> **GIVEN DATA**

====

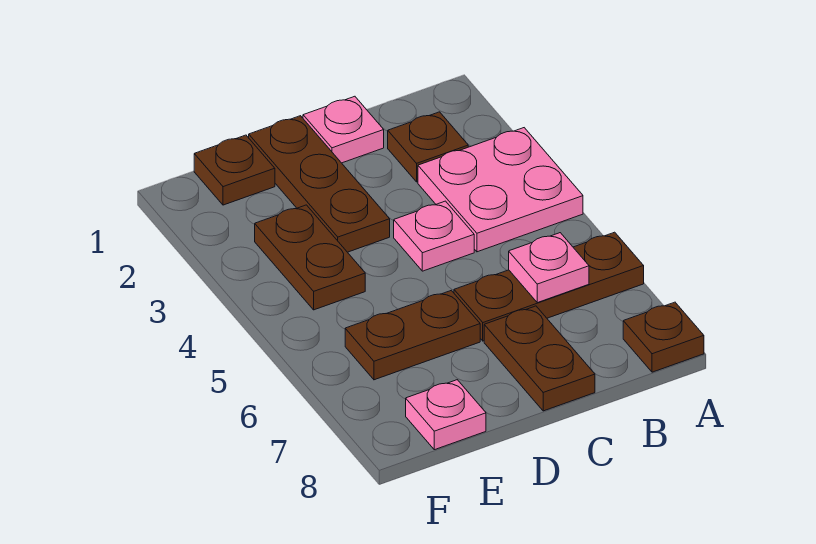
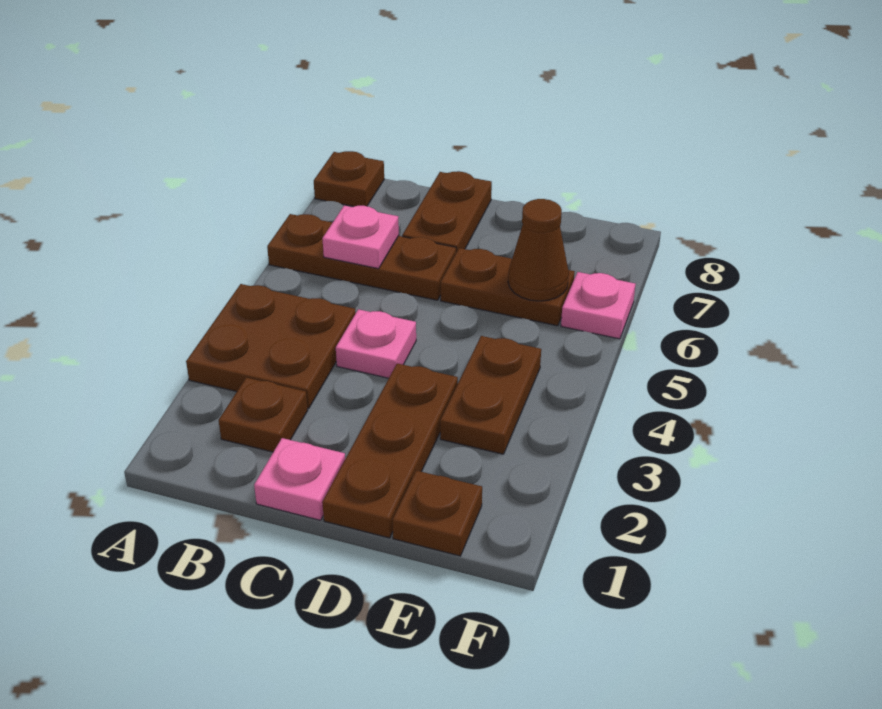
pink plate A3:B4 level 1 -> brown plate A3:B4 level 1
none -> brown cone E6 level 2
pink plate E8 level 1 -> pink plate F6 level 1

====

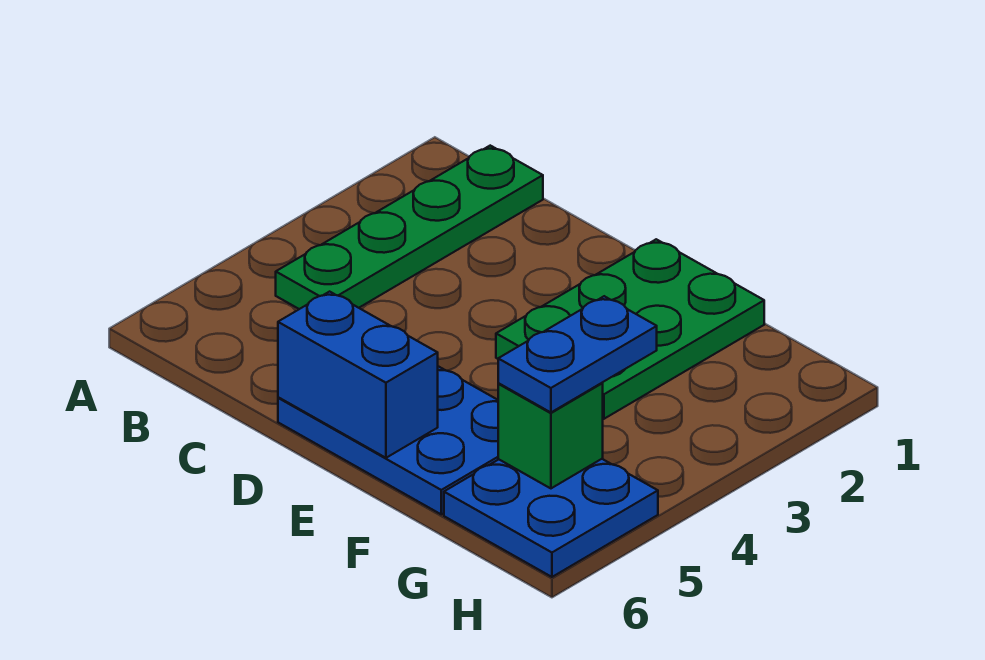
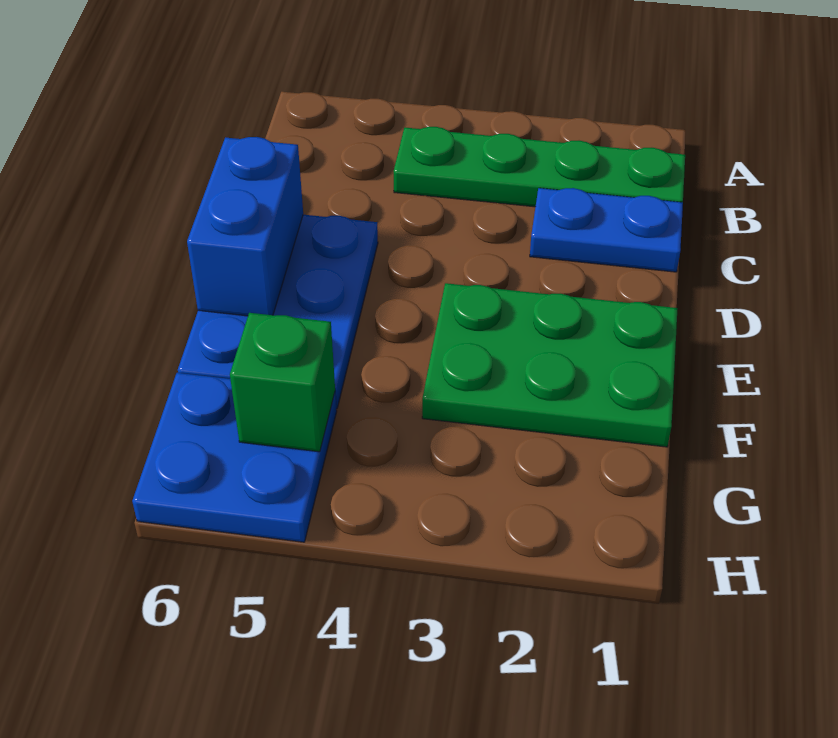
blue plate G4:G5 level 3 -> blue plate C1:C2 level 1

====

> **WORK TO COMPLETE**
The entries above hold a line with "pink plate A3:B4" and a later line with "pink plate E8". Write out exactly those lines and all lines between, nothing more.

> **ANSWER AREA**
pink plate A3:B4 level 1 -> brown plate A3:B4 level 1
none -> brown cone E6 level 2
pink plate E8 level 1 -> pink plate F6 level 1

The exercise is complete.